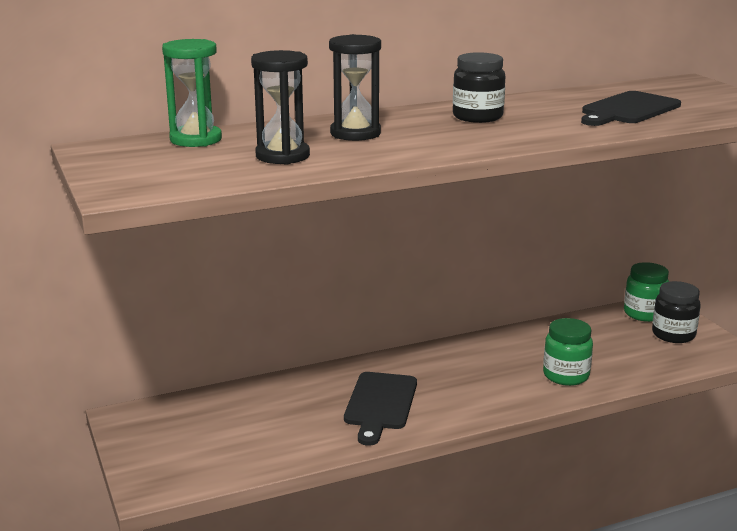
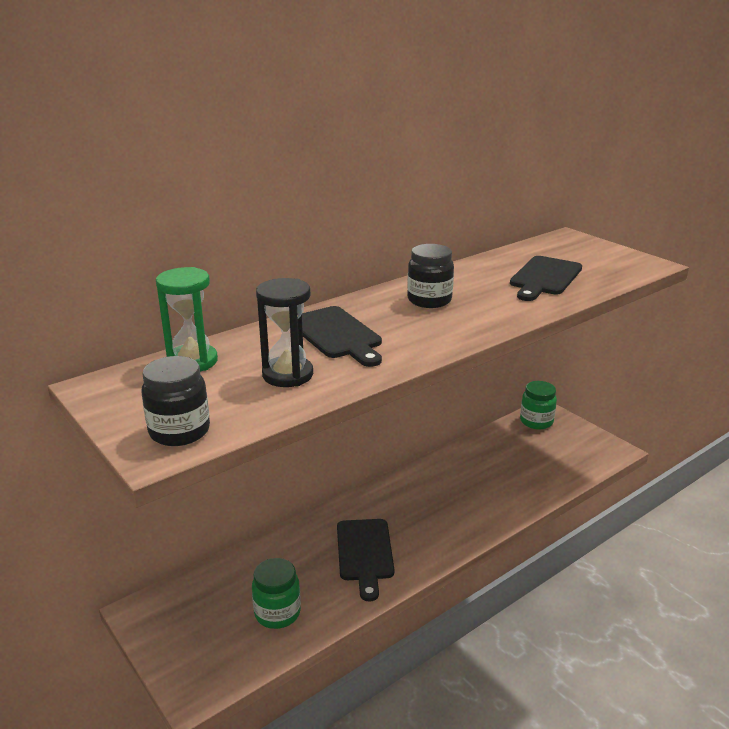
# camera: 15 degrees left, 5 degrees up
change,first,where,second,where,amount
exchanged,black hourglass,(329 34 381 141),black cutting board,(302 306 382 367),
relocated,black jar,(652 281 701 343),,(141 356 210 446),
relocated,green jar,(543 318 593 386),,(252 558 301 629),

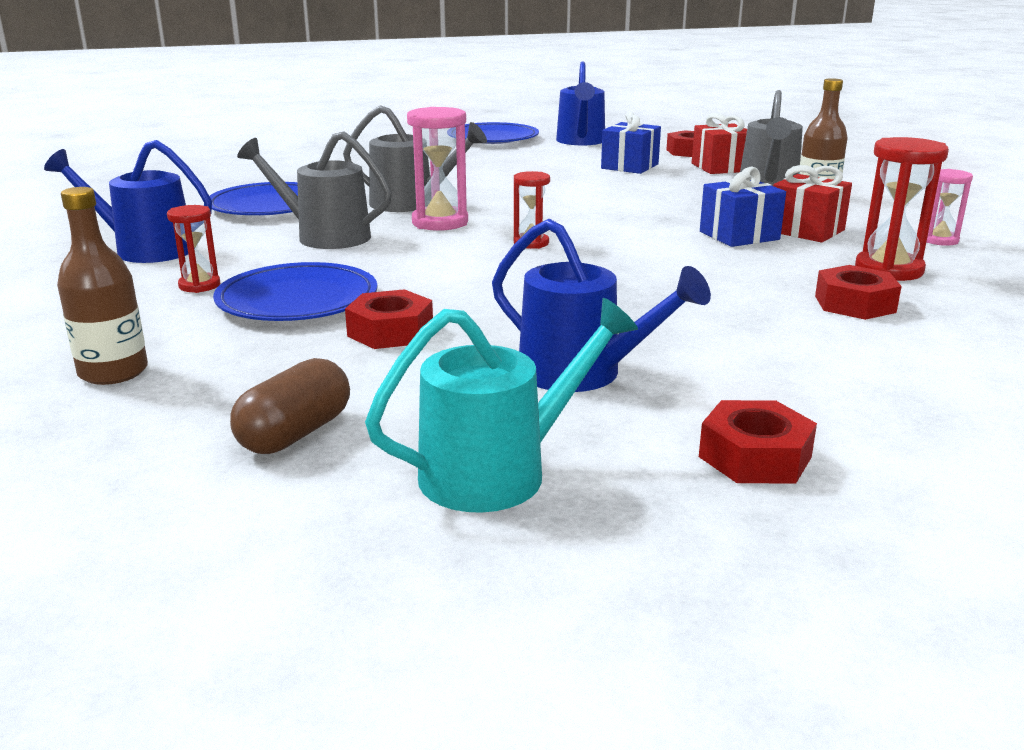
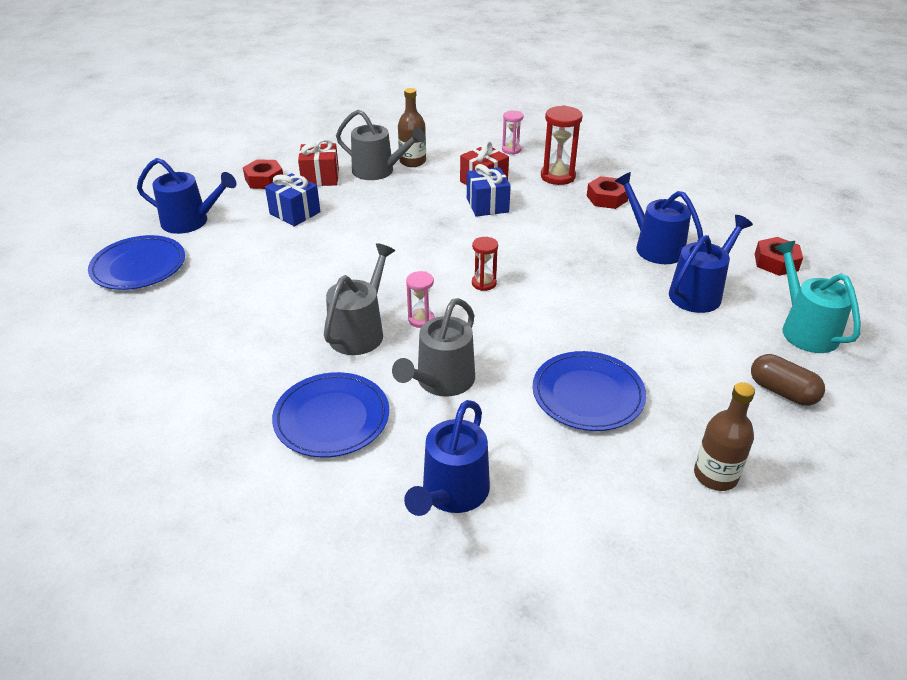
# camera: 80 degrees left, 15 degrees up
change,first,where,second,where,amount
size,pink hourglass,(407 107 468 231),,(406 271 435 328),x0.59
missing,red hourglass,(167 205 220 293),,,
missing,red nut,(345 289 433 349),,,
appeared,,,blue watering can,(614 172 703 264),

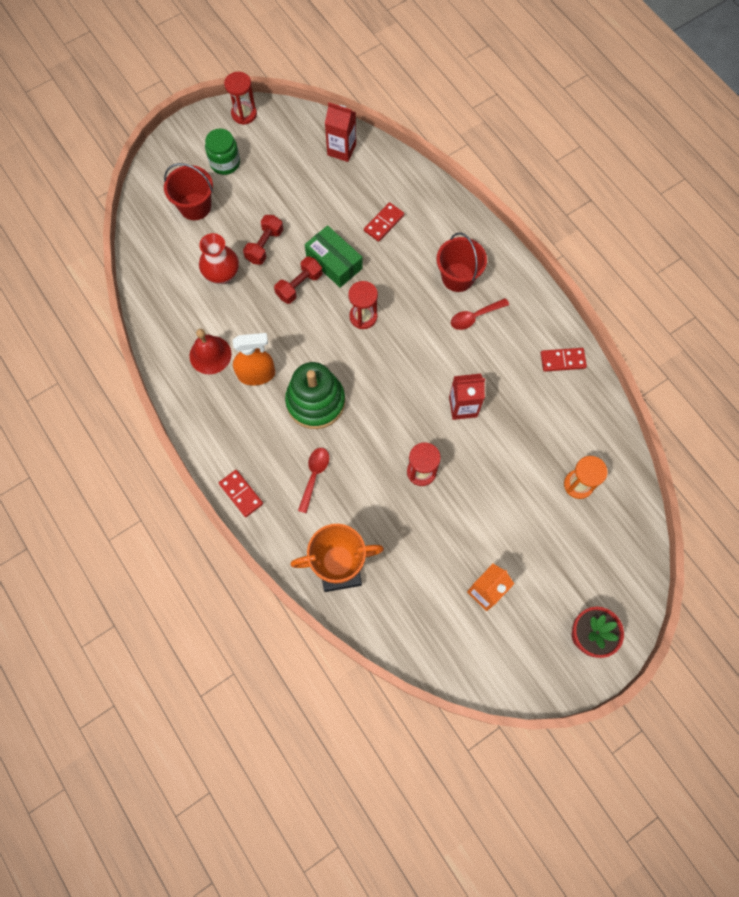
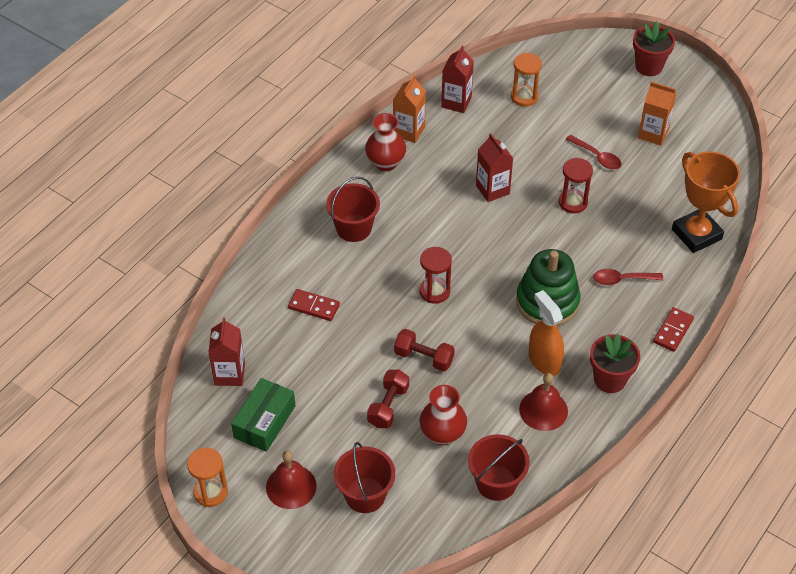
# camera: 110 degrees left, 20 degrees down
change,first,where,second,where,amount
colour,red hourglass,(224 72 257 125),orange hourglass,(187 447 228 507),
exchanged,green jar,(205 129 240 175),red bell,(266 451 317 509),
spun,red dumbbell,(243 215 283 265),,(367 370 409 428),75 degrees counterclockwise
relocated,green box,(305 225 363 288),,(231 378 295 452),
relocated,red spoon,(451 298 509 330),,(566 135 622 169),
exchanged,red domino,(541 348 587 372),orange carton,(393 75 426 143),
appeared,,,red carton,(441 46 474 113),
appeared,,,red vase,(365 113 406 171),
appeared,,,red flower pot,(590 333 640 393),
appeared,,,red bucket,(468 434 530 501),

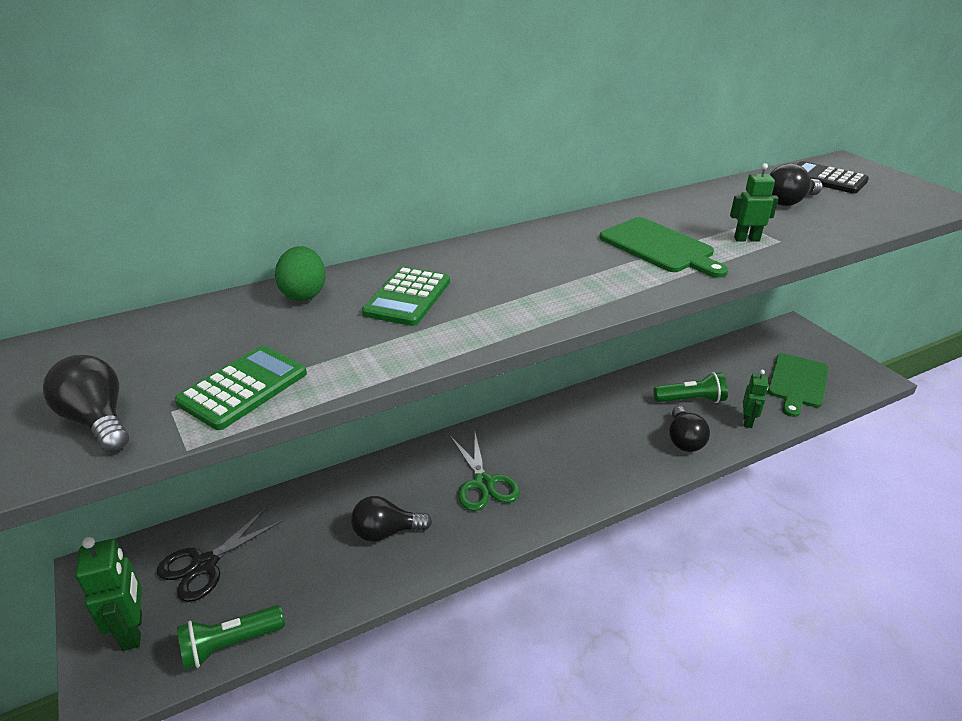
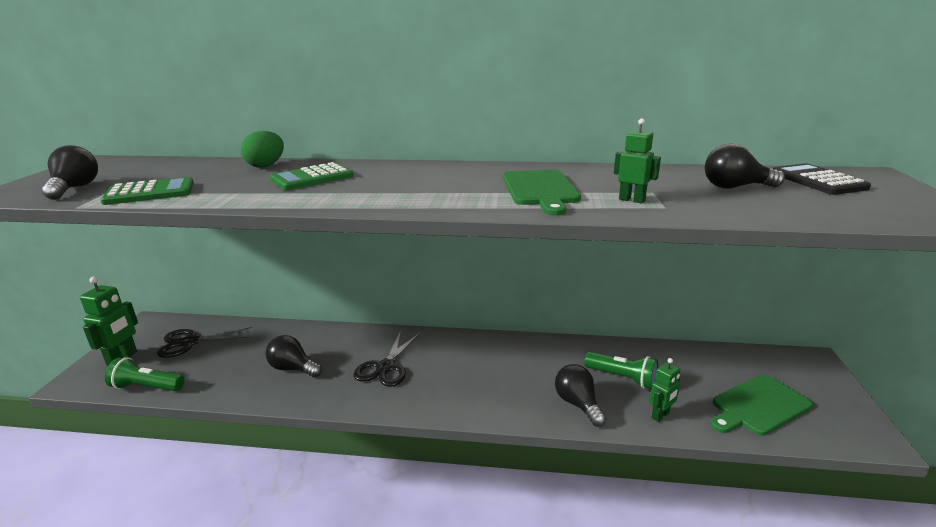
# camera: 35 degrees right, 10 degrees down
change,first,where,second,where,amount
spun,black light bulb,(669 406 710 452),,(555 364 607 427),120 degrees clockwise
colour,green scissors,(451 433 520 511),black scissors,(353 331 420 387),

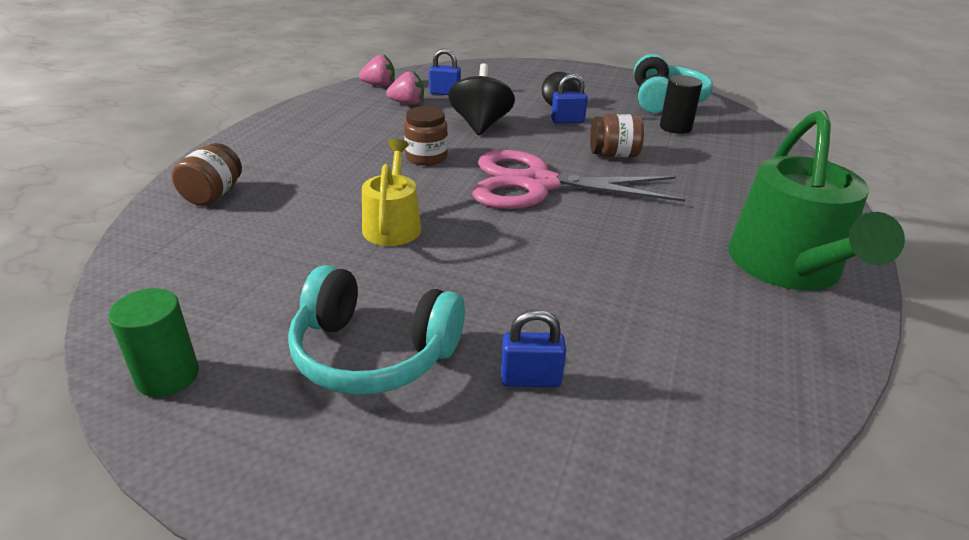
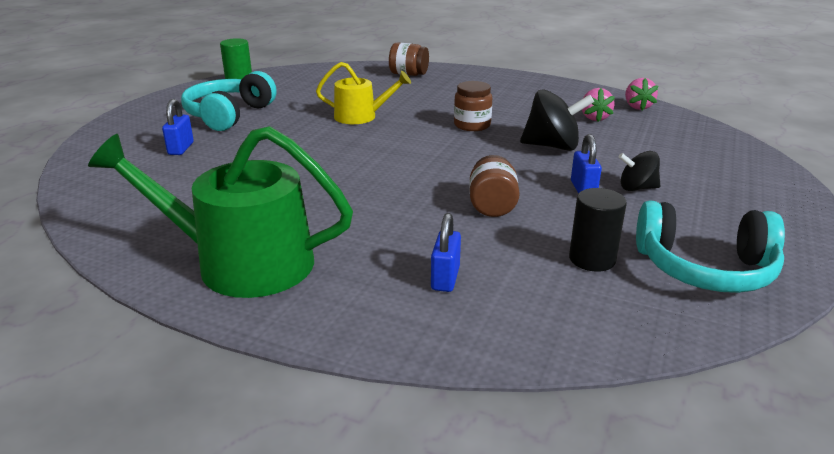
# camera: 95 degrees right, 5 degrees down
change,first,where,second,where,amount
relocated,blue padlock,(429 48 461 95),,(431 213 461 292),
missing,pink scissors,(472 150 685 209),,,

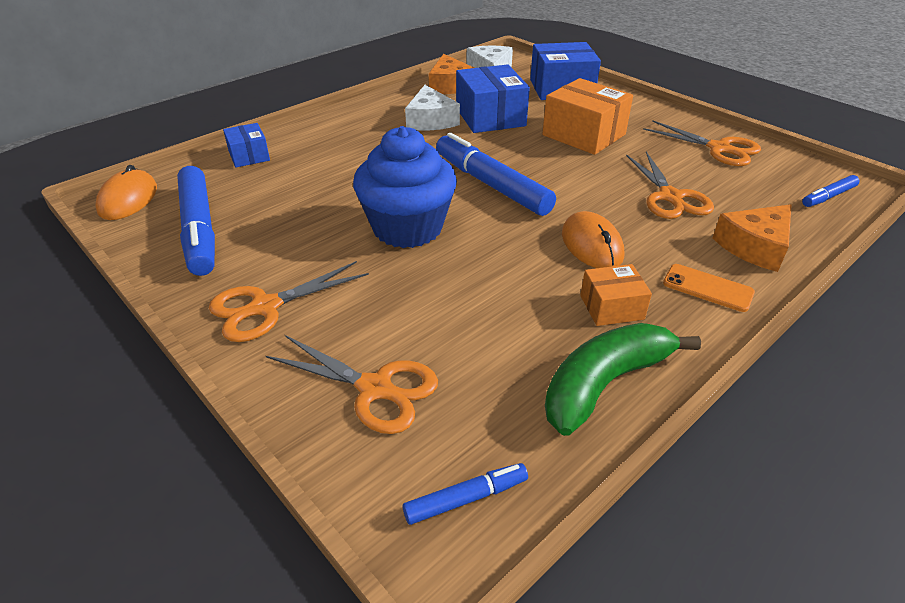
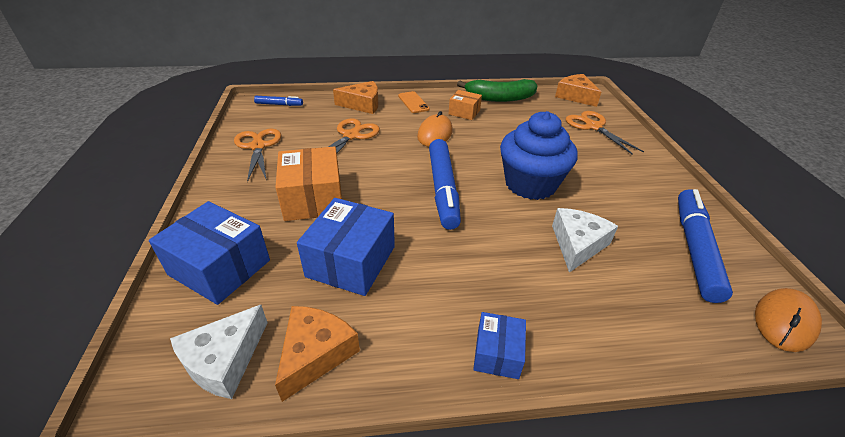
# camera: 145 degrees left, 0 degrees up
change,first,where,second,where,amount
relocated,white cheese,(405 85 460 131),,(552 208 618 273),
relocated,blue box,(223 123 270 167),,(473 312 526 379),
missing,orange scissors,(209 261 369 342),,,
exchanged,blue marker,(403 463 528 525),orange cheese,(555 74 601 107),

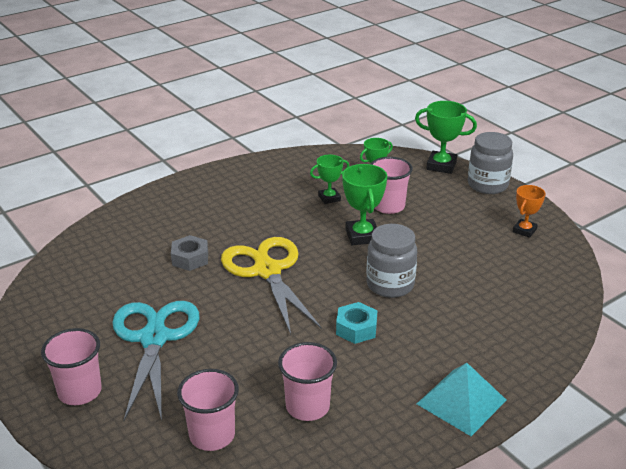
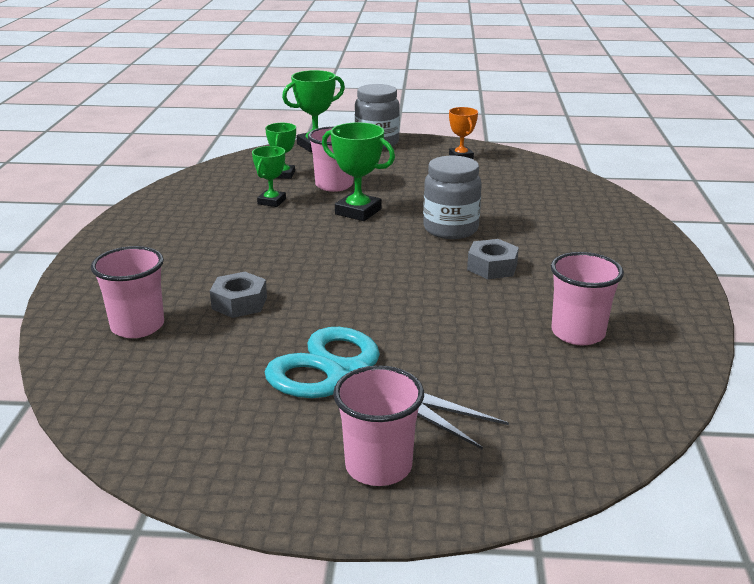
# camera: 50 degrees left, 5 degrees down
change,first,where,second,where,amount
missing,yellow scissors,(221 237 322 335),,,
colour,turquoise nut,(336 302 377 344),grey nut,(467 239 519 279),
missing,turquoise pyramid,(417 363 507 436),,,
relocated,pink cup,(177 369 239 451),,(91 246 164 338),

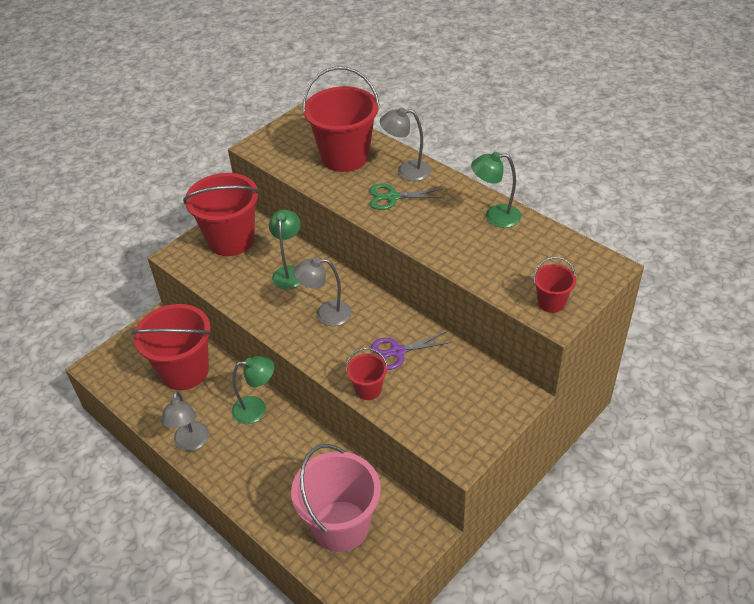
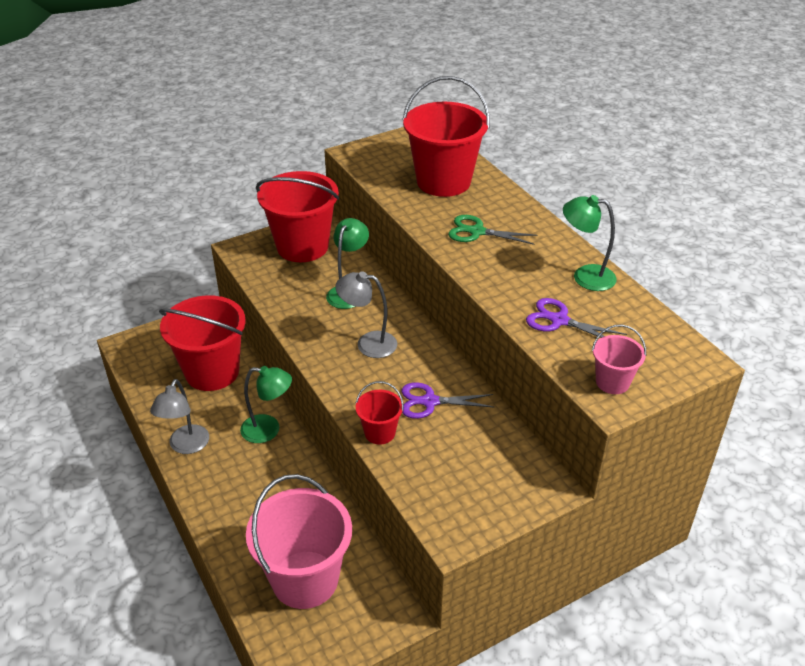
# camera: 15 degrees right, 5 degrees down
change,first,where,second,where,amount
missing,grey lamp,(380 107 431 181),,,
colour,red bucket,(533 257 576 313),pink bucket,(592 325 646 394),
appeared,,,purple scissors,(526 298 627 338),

Problem statement:
The expected output is the exact run of lines from the first line of the material above through the line that contains "relocated,black jar,(652 281", minus any pictures.

Output for this task:
# camera: 15 degrees left, 5 degrees up
change,first,where,second,where,amount
exchanged,black hourglass,(329 34 381 141),black cutting board,(302 306 382 367),
relocated,black jar,(652 281 701 343),,(141 356 210 446),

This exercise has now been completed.